> Exercise material:

BEGIN

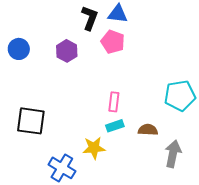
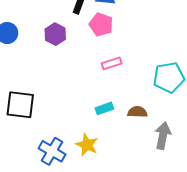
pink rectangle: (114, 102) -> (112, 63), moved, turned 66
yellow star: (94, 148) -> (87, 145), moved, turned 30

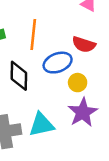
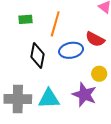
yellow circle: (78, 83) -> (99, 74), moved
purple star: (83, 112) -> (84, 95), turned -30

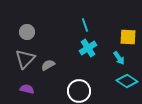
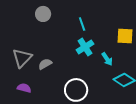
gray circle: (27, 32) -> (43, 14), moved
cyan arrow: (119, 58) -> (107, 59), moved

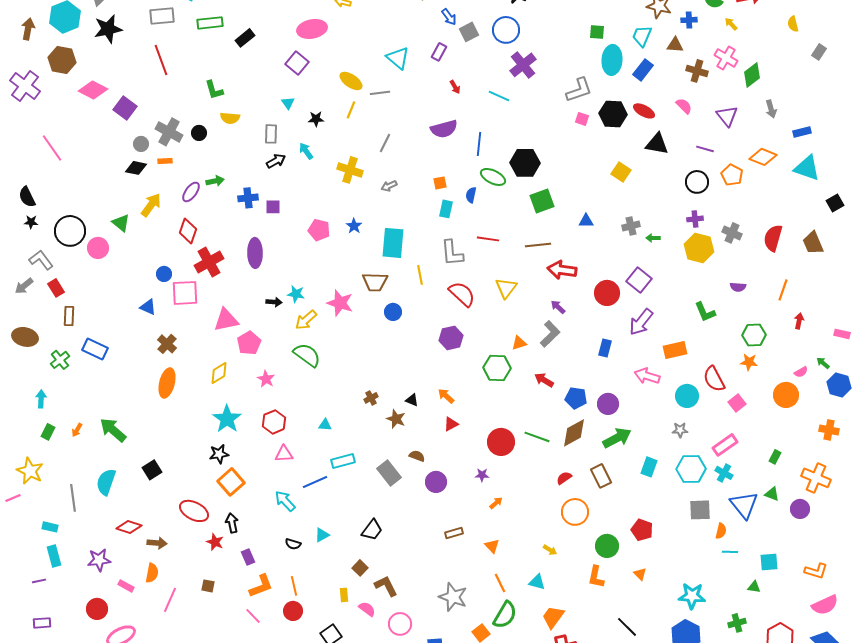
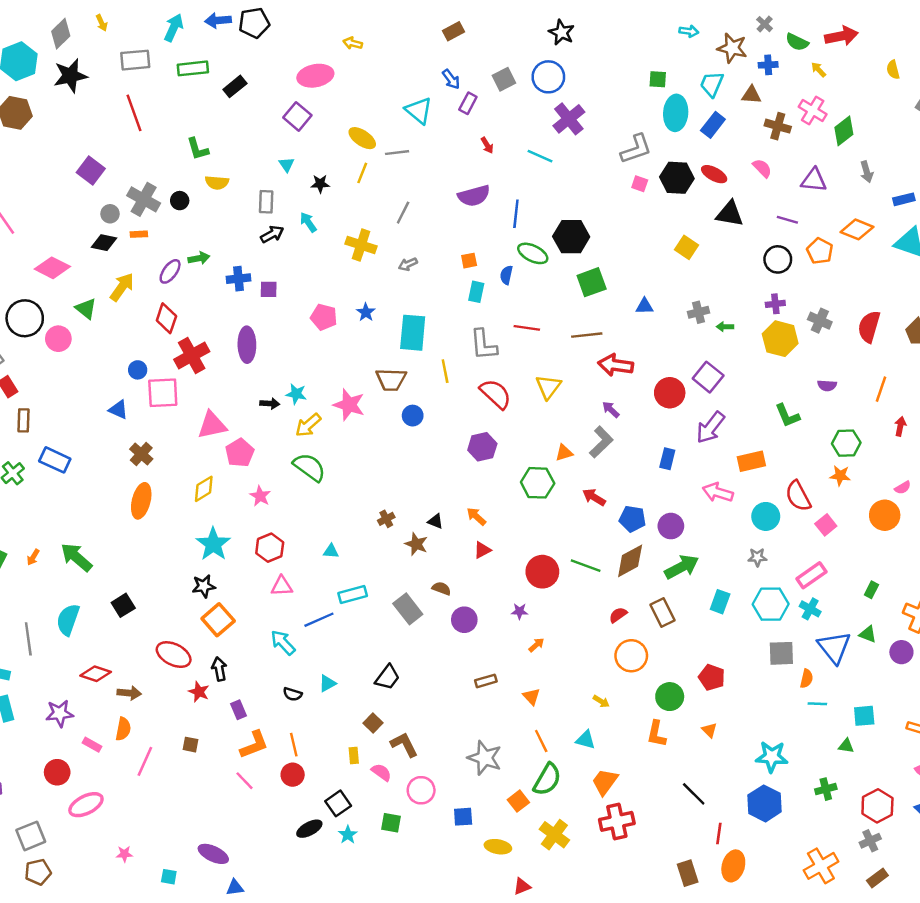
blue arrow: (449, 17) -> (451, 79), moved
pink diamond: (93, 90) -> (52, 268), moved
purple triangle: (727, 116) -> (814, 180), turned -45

END
BEGIN

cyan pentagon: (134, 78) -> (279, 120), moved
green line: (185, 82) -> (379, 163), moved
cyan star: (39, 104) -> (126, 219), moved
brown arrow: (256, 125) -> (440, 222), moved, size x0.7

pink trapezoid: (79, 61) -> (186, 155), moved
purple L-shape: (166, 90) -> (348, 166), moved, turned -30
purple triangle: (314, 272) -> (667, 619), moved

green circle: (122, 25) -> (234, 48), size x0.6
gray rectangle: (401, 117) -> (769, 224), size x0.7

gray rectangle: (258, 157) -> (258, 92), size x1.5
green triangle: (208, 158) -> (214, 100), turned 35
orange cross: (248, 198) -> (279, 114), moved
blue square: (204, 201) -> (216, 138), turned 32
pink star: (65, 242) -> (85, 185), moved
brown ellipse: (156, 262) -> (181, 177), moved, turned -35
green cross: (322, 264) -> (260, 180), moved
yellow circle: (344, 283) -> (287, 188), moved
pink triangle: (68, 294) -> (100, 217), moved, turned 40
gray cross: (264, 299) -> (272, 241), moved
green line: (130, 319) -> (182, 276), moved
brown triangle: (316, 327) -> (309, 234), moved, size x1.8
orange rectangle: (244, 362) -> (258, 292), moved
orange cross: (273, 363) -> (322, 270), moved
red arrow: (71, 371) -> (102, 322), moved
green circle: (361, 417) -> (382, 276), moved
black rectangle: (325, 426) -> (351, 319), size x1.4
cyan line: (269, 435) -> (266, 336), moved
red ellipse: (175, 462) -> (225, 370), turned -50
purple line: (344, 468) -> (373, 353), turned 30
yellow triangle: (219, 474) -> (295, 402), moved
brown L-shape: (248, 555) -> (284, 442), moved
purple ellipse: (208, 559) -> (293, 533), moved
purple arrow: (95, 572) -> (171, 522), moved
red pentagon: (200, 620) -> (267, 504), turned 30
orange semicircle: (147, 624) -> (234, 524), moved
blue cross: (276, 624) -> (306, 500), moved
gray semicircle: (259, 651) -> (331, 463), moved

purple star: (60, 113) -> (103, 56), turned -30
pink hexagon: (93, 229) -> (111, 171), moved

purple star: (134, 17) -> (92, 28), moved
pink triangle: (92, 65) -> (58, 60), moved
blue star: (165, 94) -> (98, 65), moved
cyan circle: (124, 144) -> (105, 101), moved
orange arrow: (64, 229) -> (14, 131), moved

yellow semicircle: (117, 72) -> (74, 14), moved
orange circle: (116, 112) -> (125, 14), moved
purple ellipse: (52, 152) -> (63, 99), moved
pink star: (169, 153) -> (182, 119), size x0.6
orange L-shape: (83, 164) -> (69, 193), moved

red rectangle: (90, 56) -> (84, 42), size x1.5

END
BEGIN

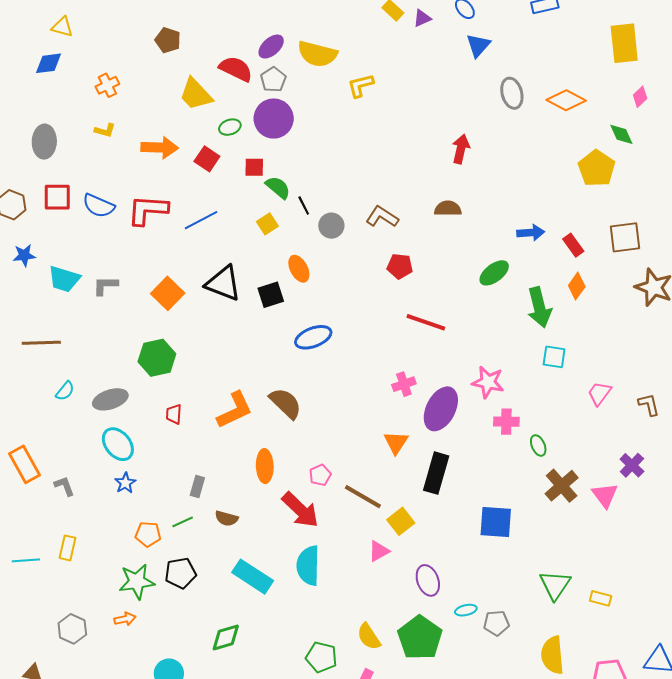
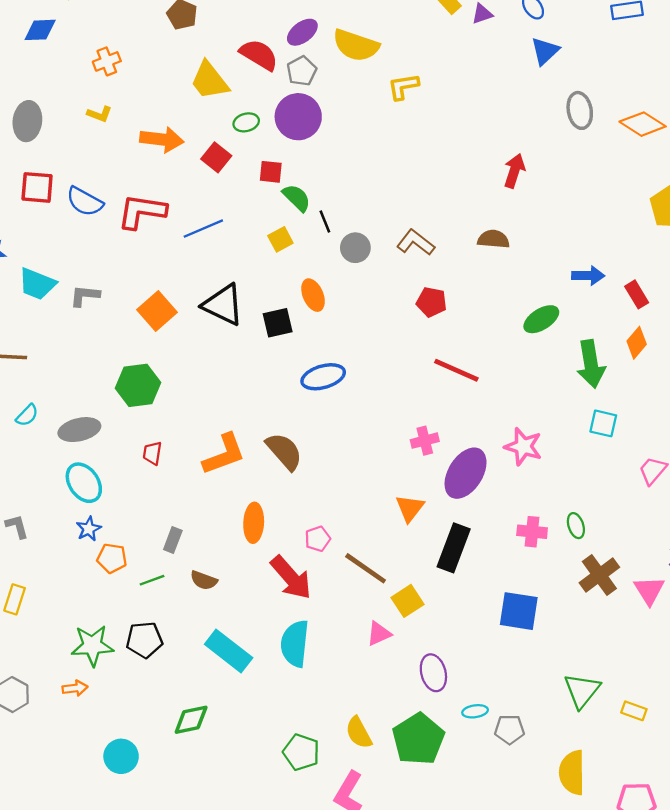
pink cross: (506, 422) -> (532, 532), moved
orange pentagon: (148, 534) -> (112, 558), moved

END

> Task objective: Your answer should consist of the lines from the line with "cyan pentagon: (134, 78) -> (279, 120), moved" to the line with "pink star: (65, 242) -> (85, 185), moved" above, repeated exactly, both ends included.

> Task solution:
cyan pentagon: (134, 78) -> (279, 120), moved
green line: (185, 82) -> (379, 163), moved
cyan star: (39, 104) -> (126, 219), moved
brown arrow: (256, 125) -> (440, 222), moved, size x0.7

pink trapezoid: (79, 61) -> (186, 155), moved
purple L-shape: (166, 90) -> (348, 166), moved, turned -30
purple triangle: (314, 272) -> (667, 619), moved

green circle: (122, 25) -> (234, 48), size x0.6
gray rectangle: (401, 117) -> (769, 224), size x0.7

gray rectangle: (258, 157) -> (258, 92), size x1.5
green triangle: (208, 158) -> (214, 100), turned 35
orange cross: (248, 198) -> (279, 114), moved
blue square: (204, 201) -> (216, 138), turned 32
pink star: (65, 242) -> (85, 185), moved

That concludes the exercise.